Activity. From the entries below, return every line that includes the word "purple".

Stored items.
__________
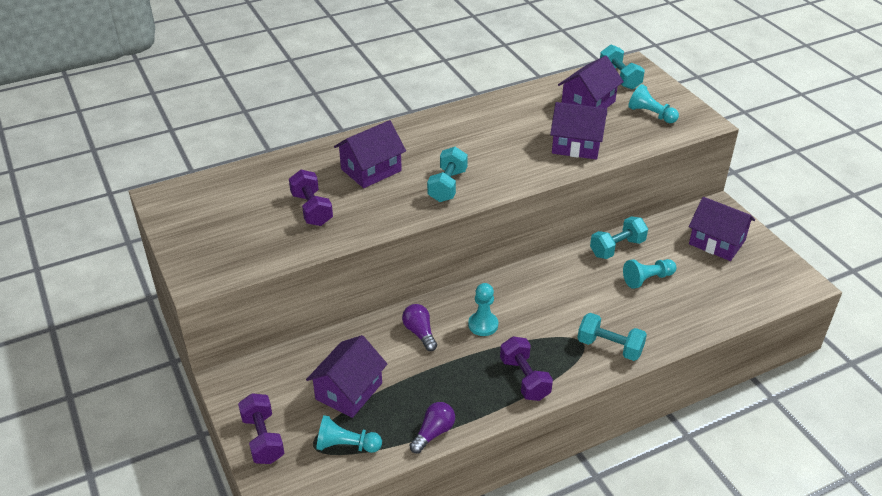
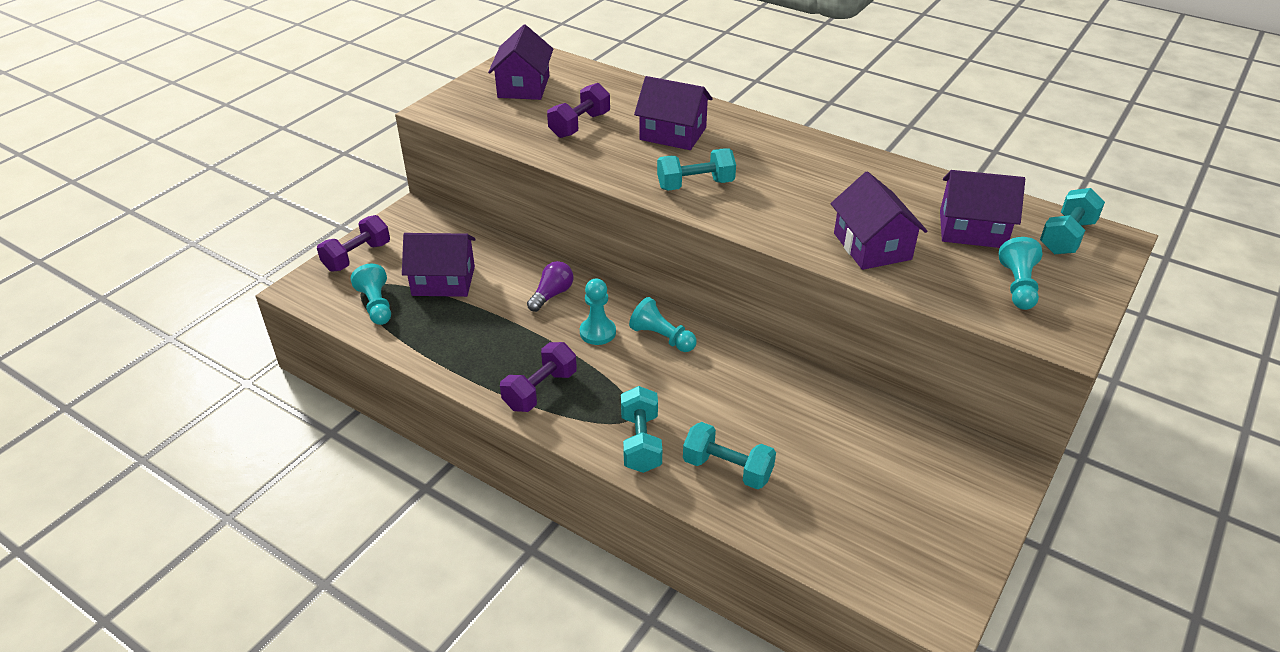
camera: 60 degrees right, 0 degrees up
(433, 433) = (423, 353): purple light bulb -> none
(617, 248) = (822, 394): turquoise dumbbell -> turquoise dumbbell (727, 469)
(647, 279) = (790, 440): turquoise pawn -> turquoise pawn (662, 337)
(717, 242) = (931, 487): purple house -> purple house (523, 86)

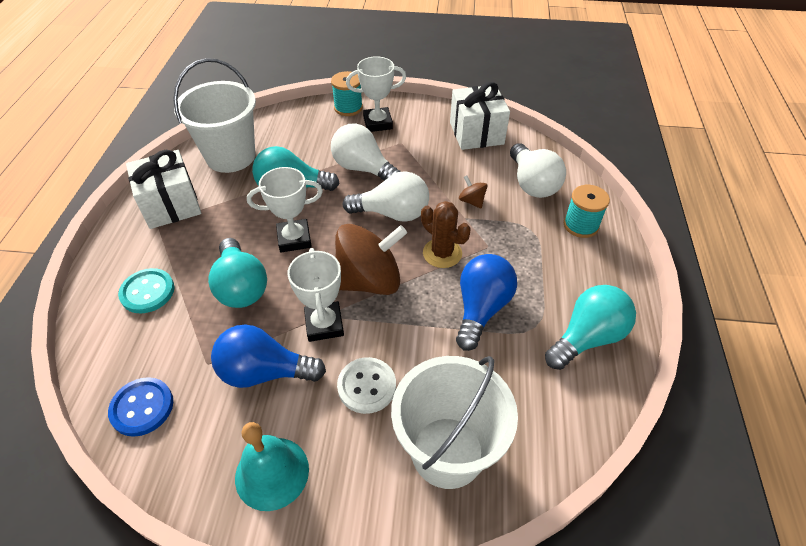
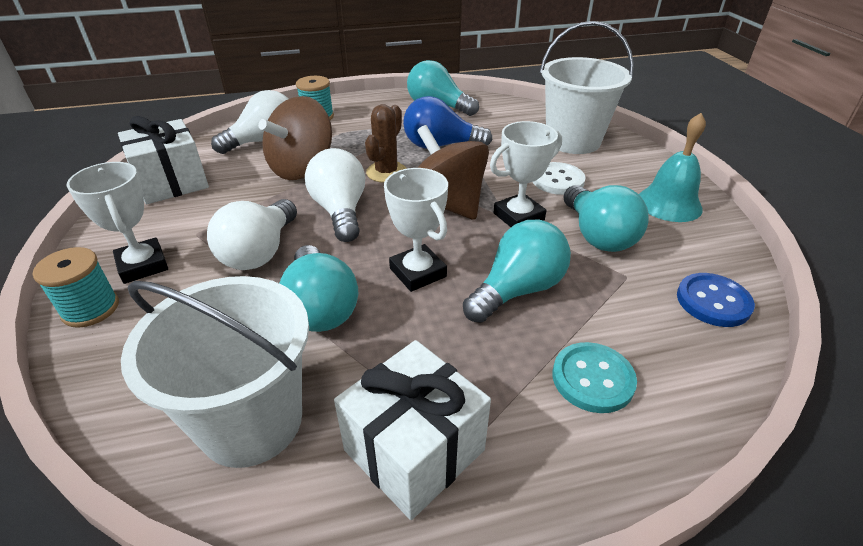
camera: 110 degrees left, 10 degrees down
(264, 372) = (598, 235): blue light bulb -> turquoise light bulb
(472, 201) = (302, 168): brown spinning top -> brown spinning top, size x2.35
__________
Response area.
(433, 433) = (423, 353): purple light bulb -> none
(717, 242) = (931, 487): purple house -> purple house (523, 86)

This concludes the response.